WHAT TO PRODUCE:
Review the material line by line. Identify and copy every line that contains the string "carrot".

ENTRIES PROVIDED:
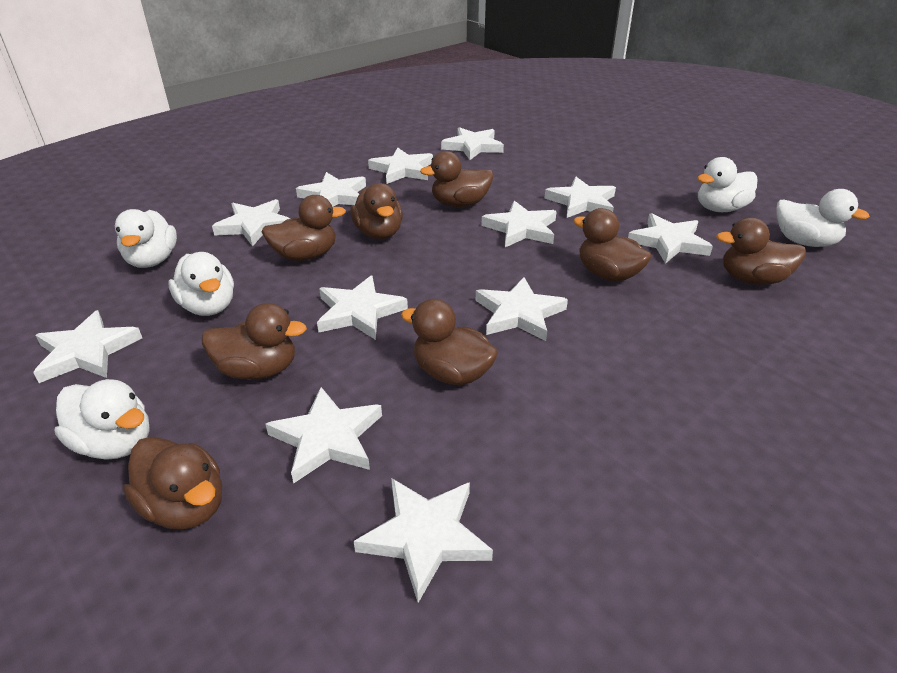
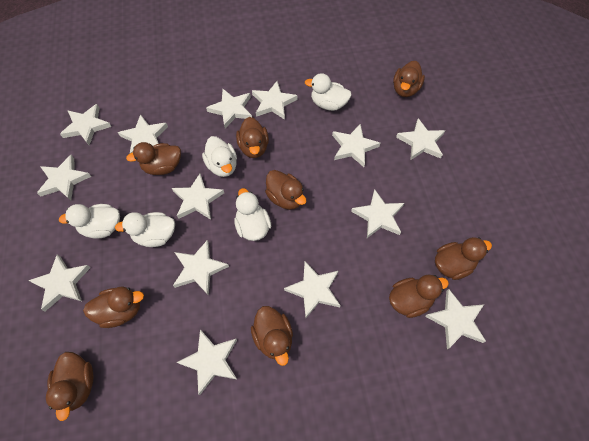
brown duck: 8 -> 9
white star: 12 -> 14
---
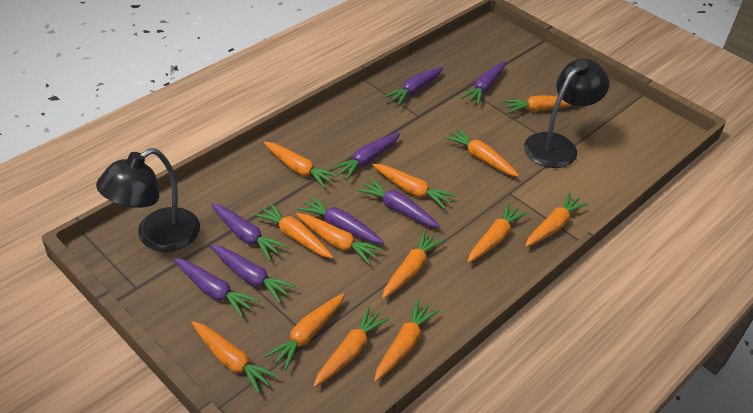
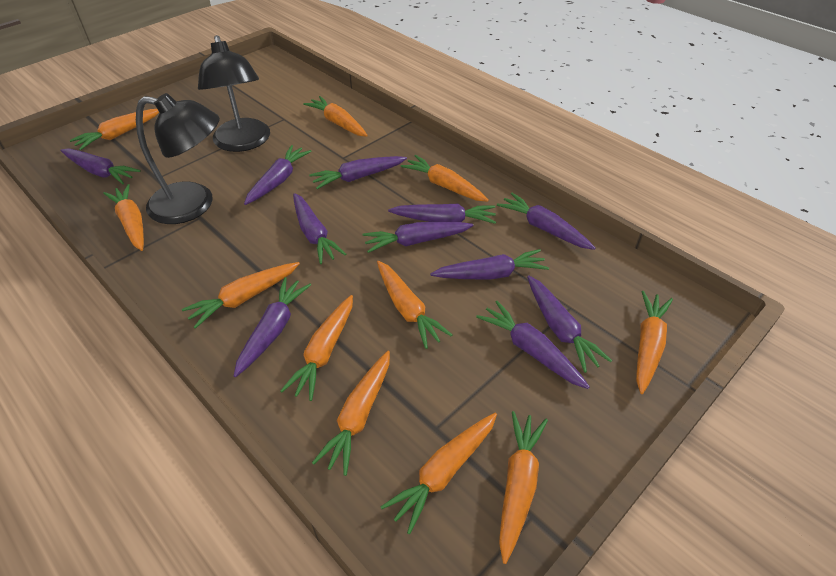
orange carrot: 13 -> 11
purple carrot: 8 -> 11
--
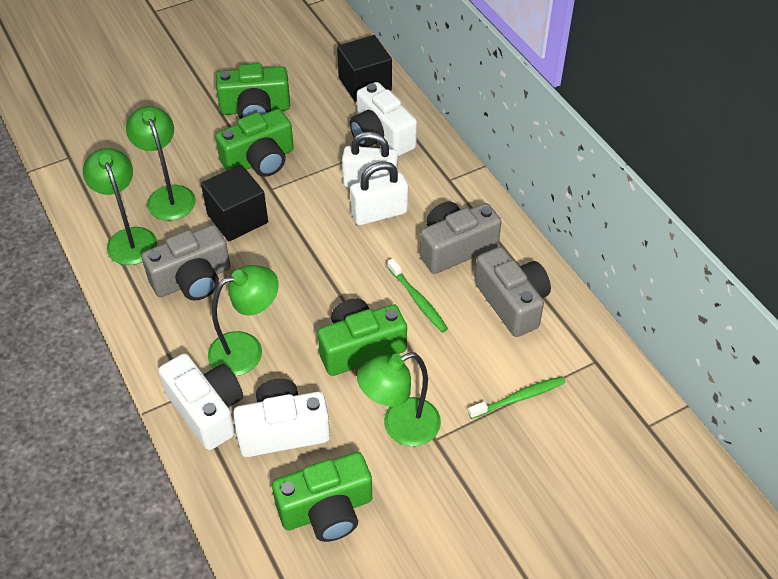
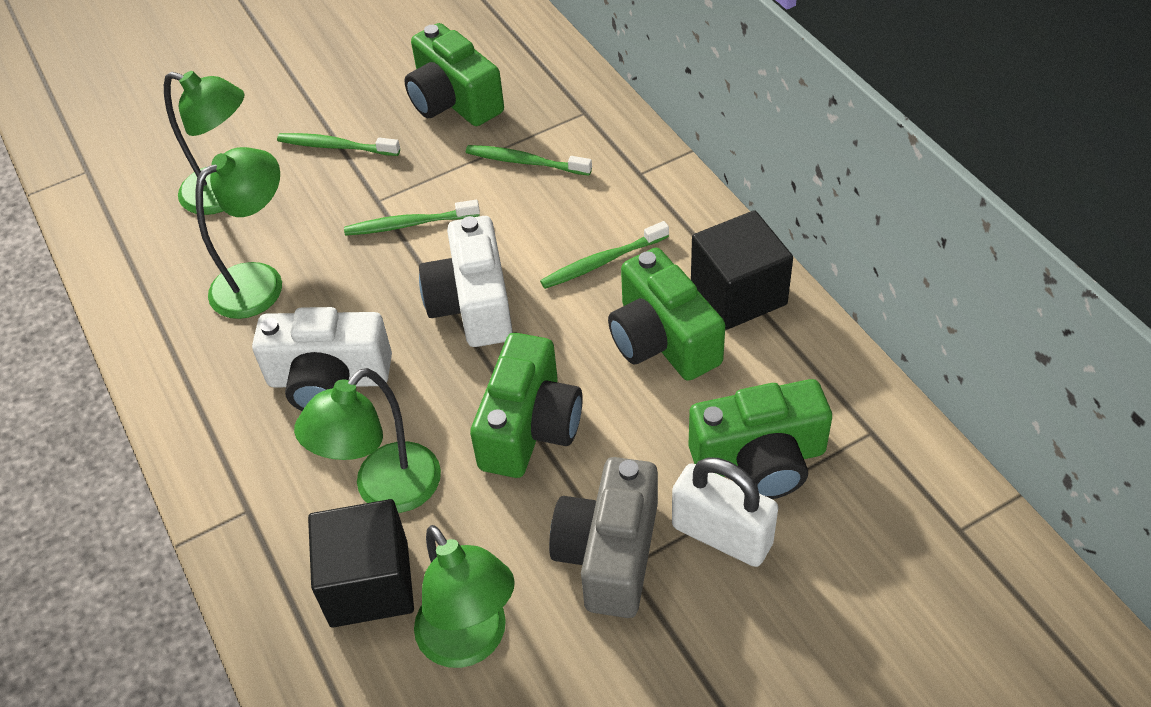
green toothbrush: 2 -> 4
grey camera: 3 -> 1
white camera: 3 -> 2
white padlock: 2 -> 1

WRITTEN ANSWER:
orange carrot: 13 -> 11
purple carrot: 8 -> 11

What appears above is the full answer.